Stored data
>>>>

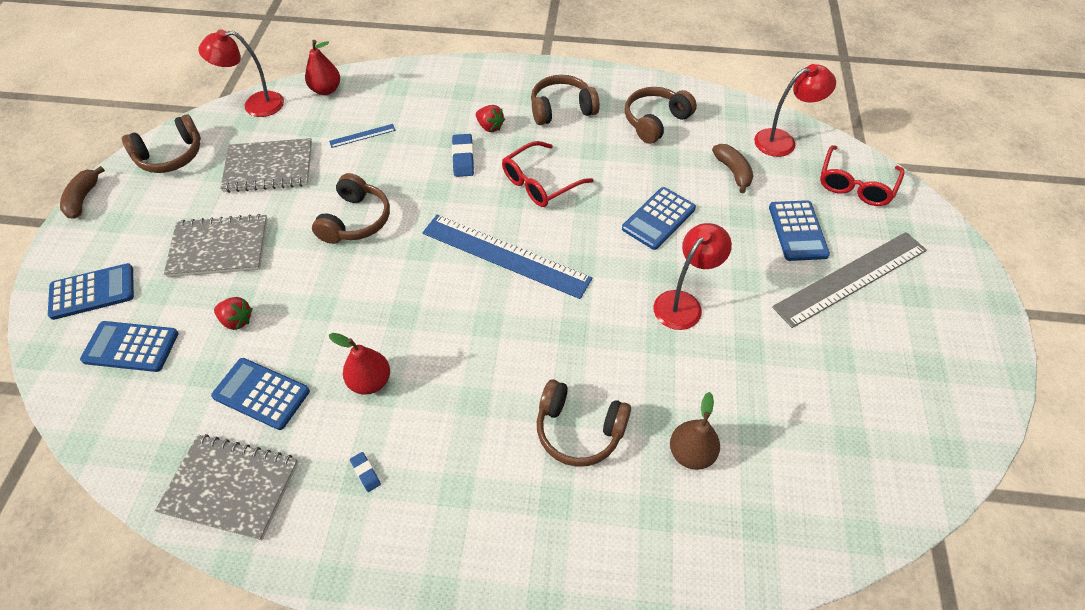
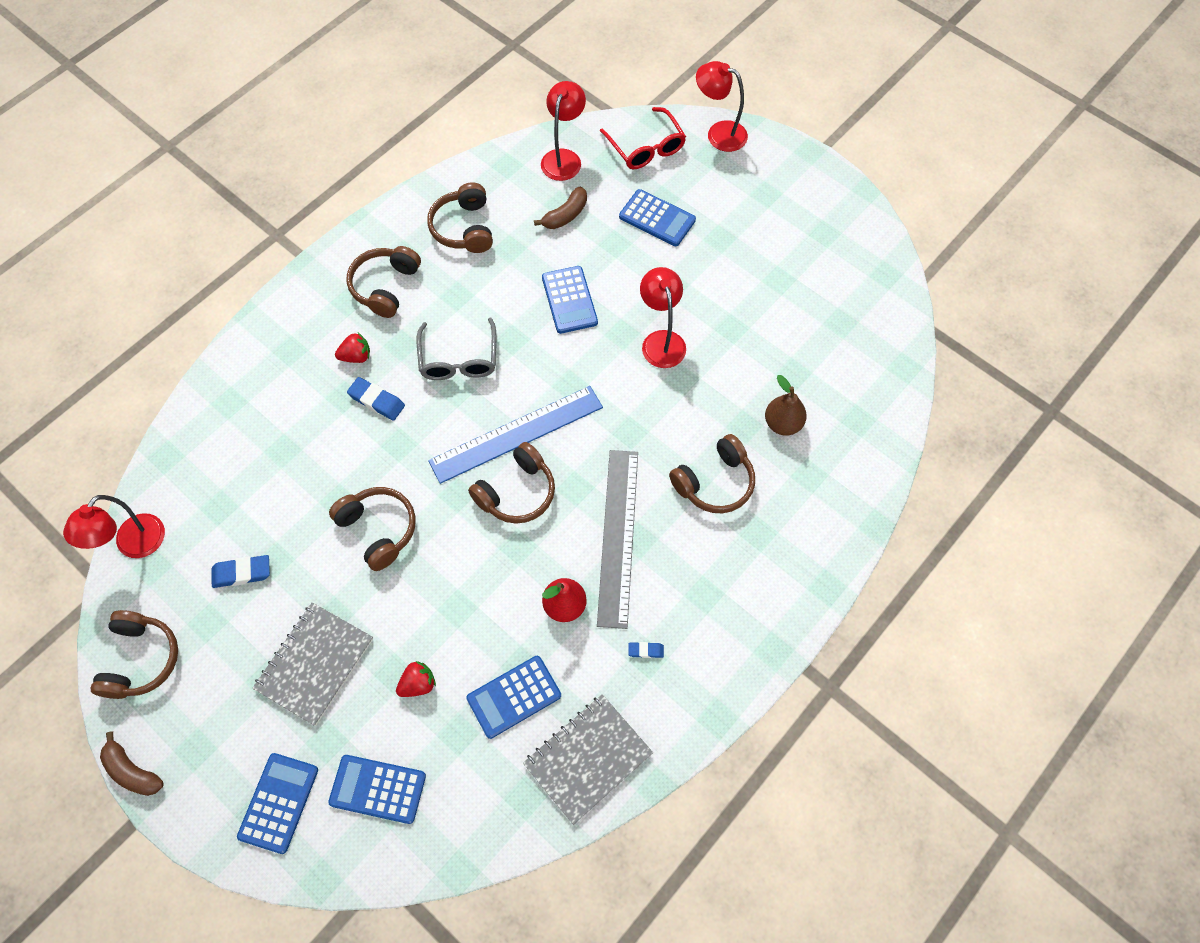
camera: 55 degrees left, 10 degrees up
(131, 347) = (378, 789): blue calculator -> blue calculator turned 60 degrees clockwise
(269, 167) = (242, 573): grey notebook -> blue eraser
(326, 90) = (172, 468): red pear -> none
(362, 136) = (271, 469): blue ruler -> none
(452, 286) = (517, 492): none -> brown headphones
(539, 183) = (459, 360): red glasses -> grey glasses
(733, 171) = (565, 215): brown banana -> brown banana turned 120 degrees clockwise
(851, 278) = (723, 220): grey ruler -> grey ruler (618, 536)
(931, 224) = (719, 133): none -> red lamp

<<<<
>>>>

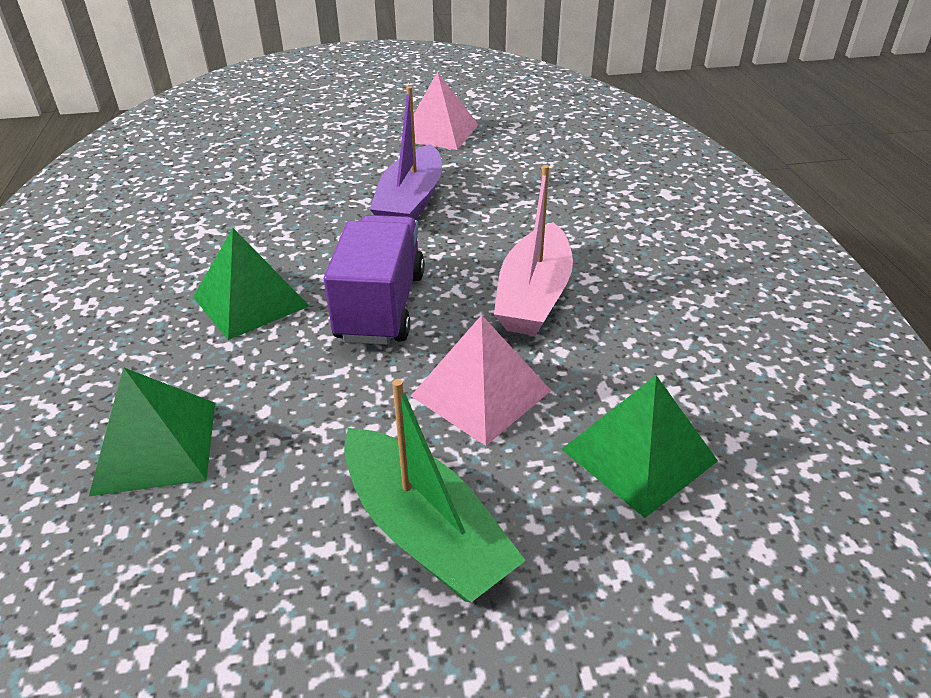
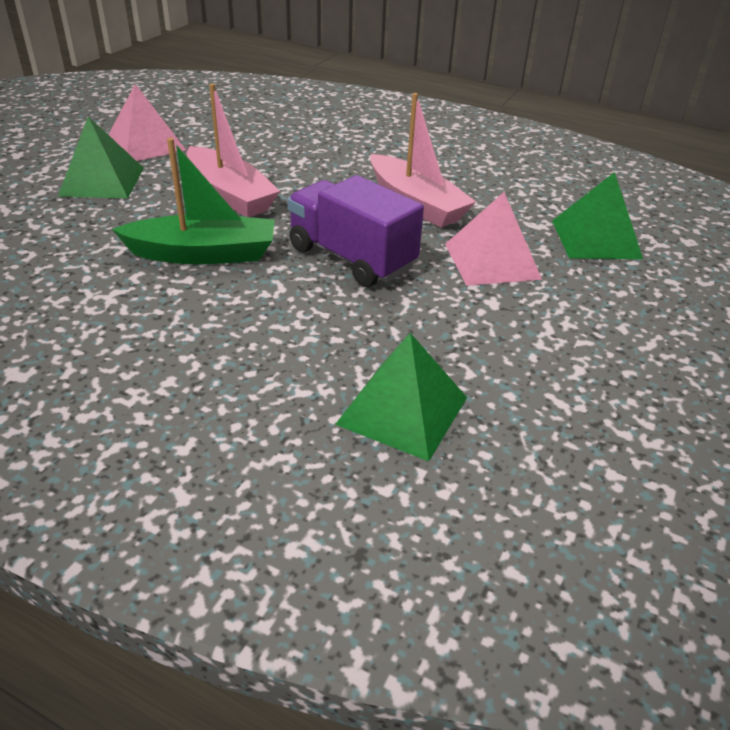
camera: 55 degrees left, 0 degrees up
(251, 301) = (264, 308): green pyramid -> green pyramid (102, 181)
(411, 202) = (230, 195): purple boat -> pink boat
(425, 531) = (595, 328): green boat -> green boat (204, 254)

<<<<

Task instructions
Precisely the lines between those holding "camera: 55 degrees left, 10 degrees up" and "(452, 286) = (517, 492): none", inclusive, are to be reproduced from the listing above, with nothing added.

Expected answer
camera: 55 degrees left, 10 degrees up
(131, 347) = (378, 789): blue calculator -> blue calculator turned 60 degrees clockwise
(269, 167) = (242, 573): grey notebook -> blue eraser
(326, 90) = (172, 468): red pear -> none
(362, 136) = (271, 469): blue ruler -> none
(452, 286) = (517, 492): none -> brown headphones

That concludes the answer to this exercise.